● **WHAT THE TASK REQUIRES**
Look for the line that has "black ball: 3 -> 5" in the material below; please repeat it and every line after it, exactly, up to and including the line that has "yellow banana: 3 -> 2", and nothing else.

● **EXCERPTED RECORDS**
-------------------------

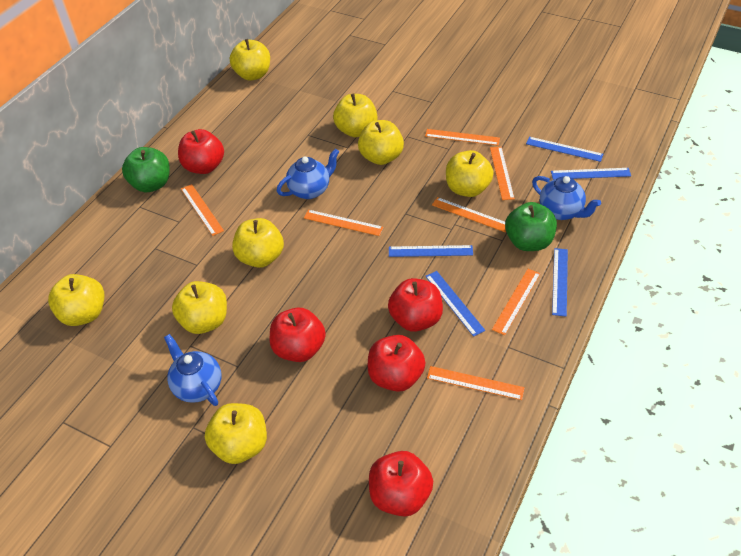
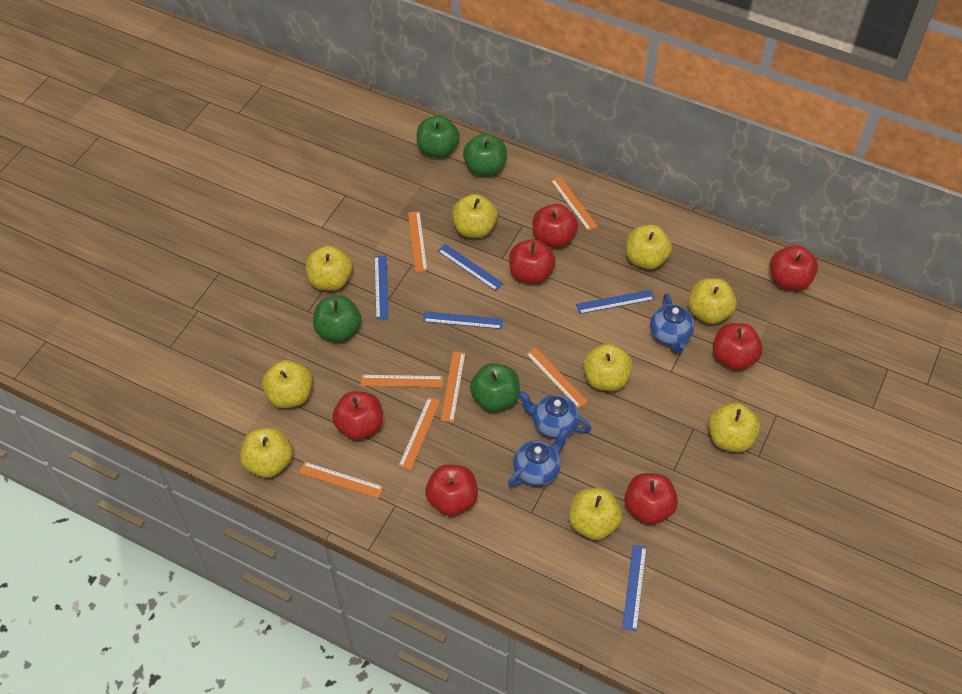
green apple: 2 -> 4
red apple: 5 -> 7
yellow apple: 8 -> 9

-------------------------

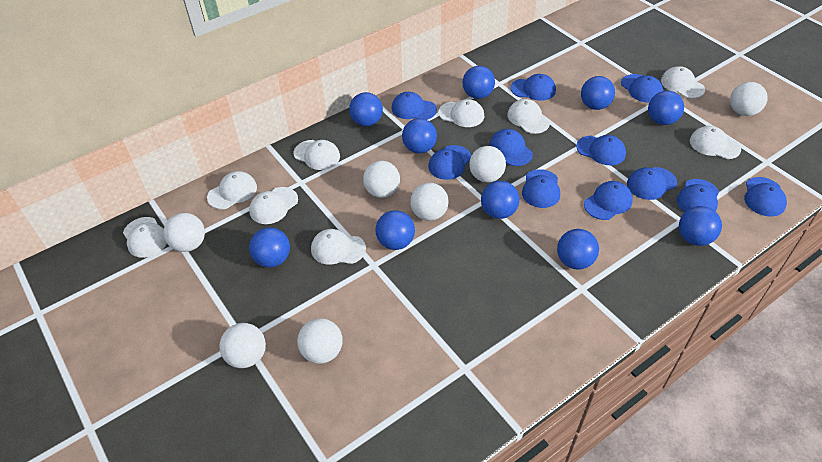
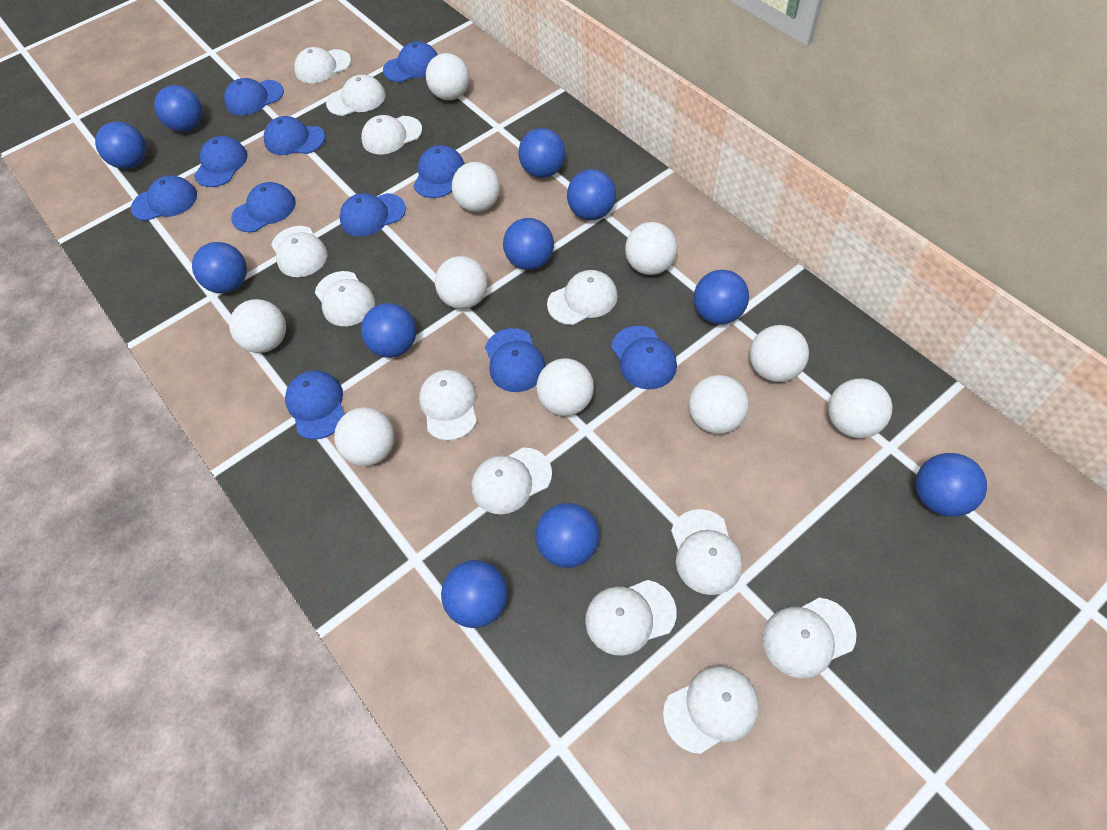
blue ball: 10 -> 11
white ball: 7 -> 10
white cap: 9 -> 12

-------------------------

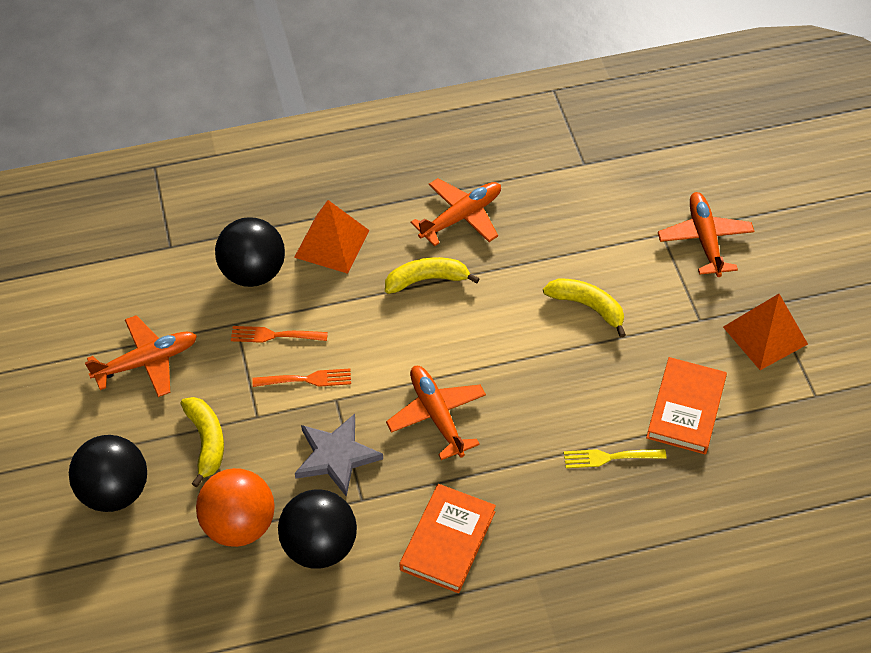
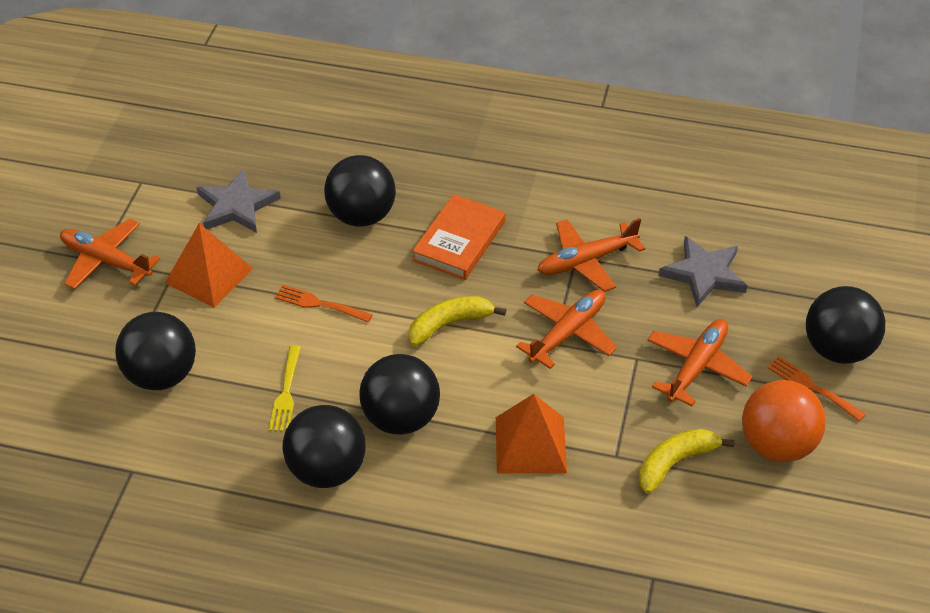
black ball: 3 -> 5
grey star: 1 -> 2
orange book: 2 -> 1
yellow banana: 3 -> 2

-------------------------

● **RESULT BELOW**
black ball: 3 -> 5
grey star: 1 -> 2
orange book: 2 -> 1
yellow banana: 3 -> 2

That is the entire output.